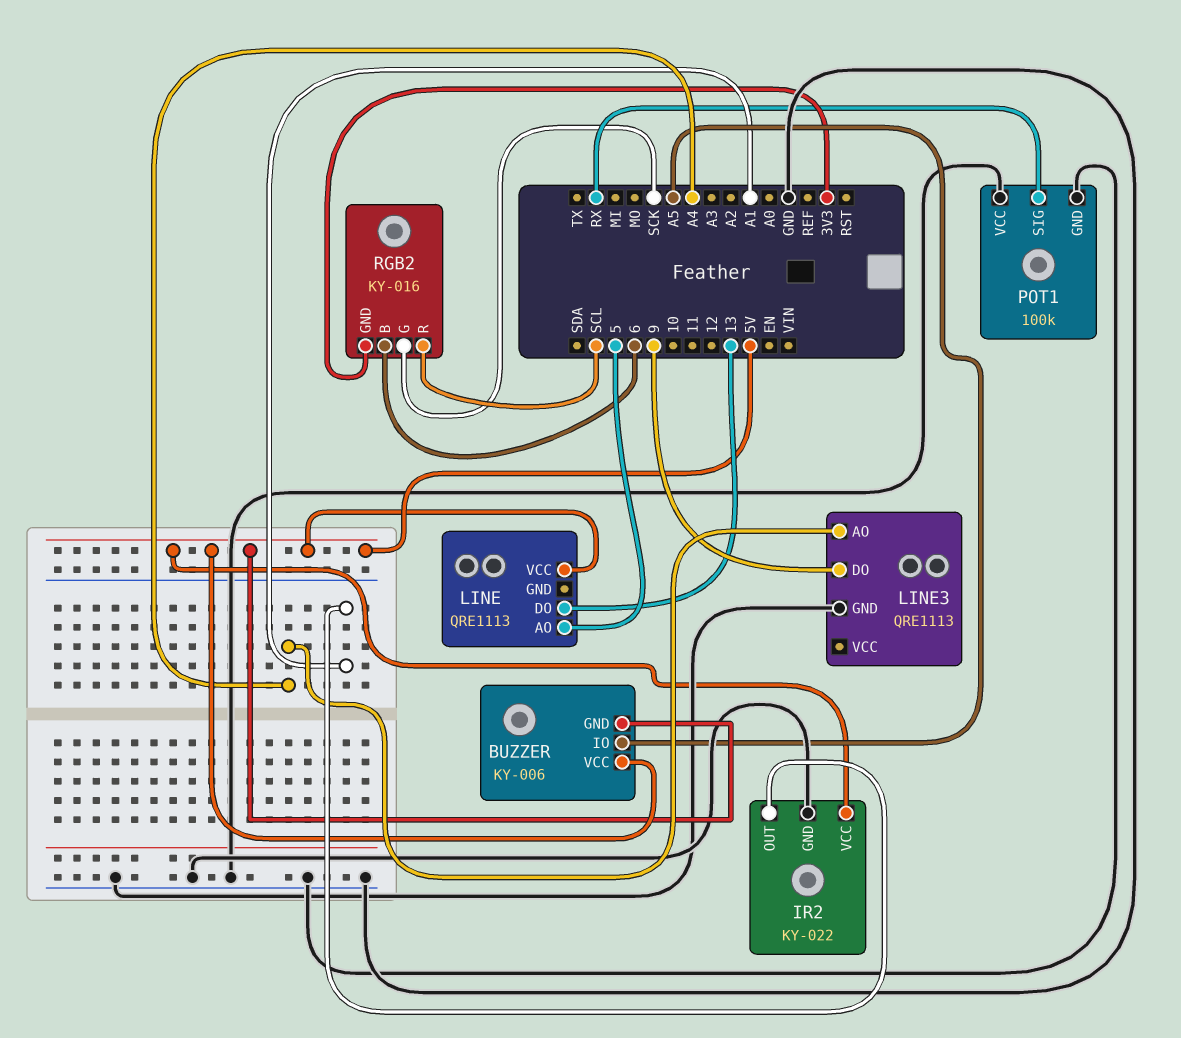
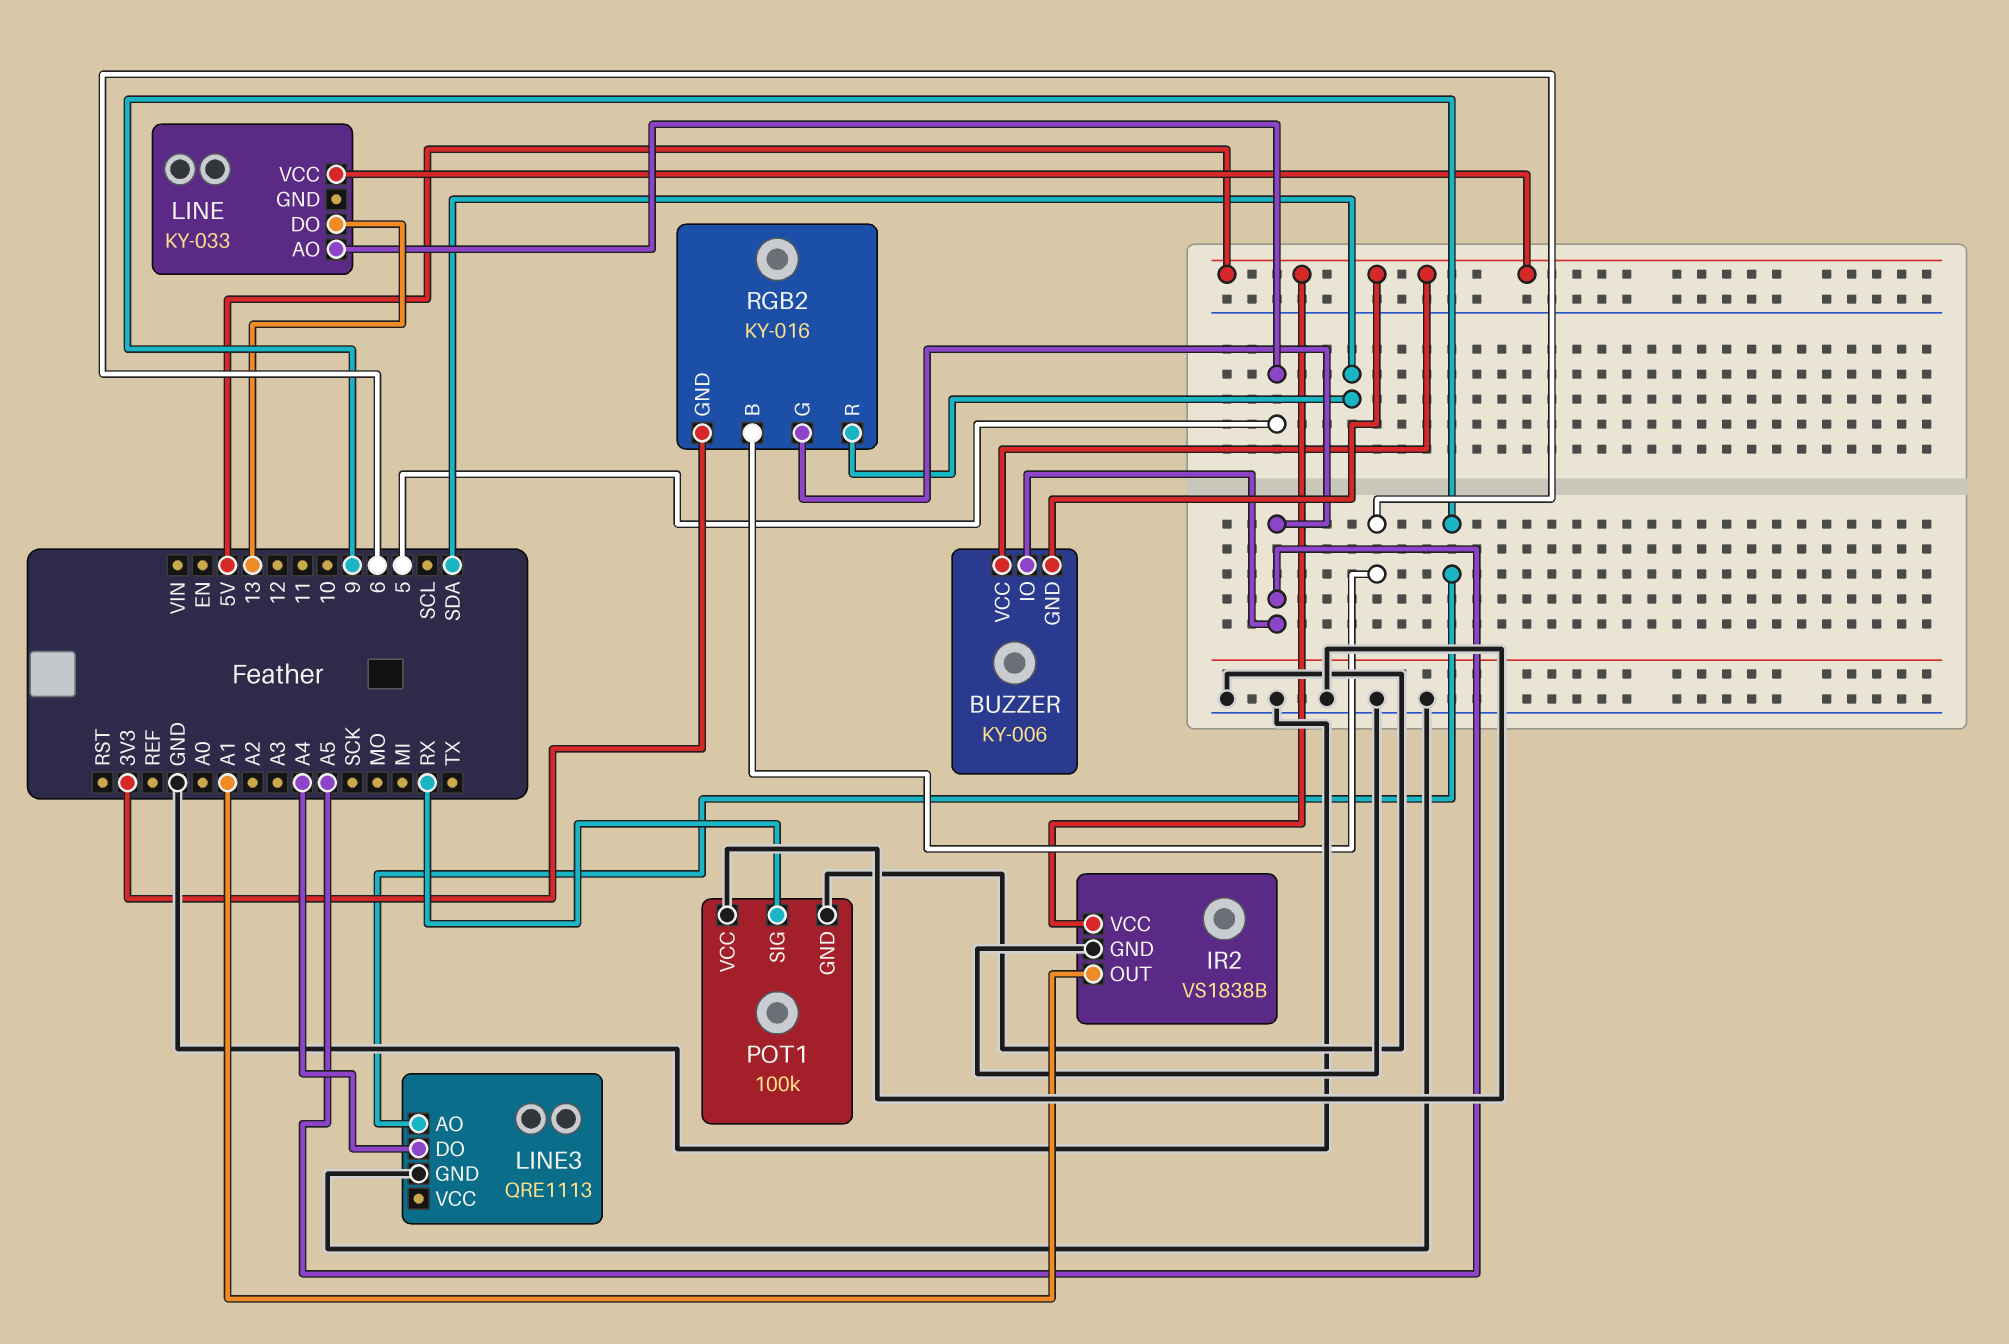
IR2: KY-022 -> VS1838B
LINE: QRE1113 -> KY-033
LINE3 pin AO: A4 -> 9
LINE3 pin DO: 9 -> A4
RGB2 pin G: SCK -> A5
RGB2 pin R: SCL -> SDA

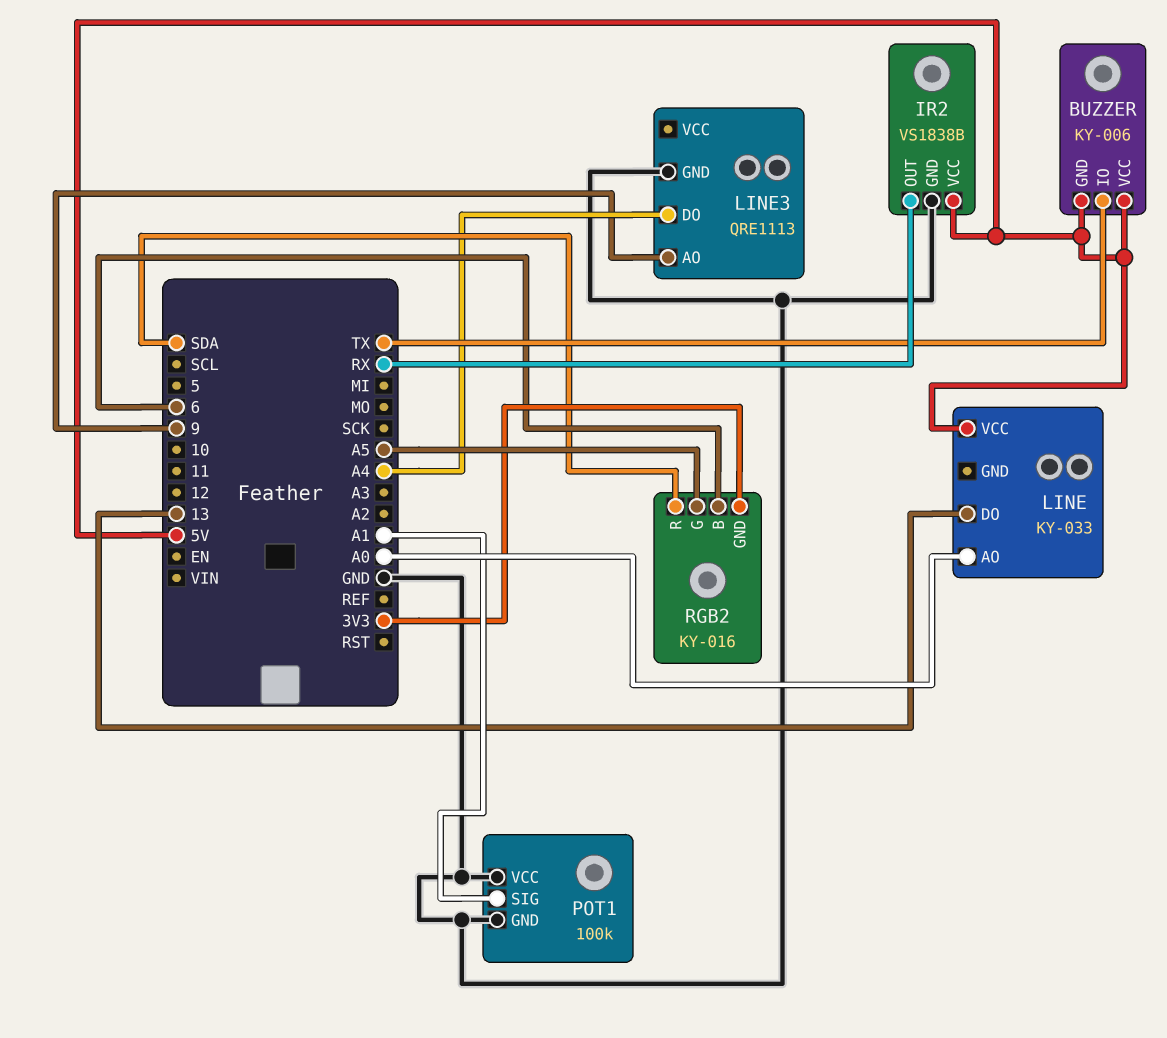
BUZZER pin IO: A5 -> TX
IR2 pin OUT: A1 -> RX
LINE pin AO: 5 -> A0
POT1 pin SIG: RX -> A1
══════════════════════════════
▸ **WHAT IS REQUIRED**:
Exactness is what counts here: copy each entry as given and omit its pictures.

▸ **EXPECTED ANSWER**:
IR2: KY-022 -> VS1838B
LINE: QRE1113 -> KY-033
LINE3 pin AO: A4 -> 9
LINE3 pin DO: 9 -> A4
RGB2 pin G: SCK -> A5
RGB2 pin R: SCL -> SDA

BUZZER pin IO: A5 -> TX
IR2 pin OUT: A1 -> RX
LINE pin AO: 5 -> A0
POT1 pin SIG: RX -> A1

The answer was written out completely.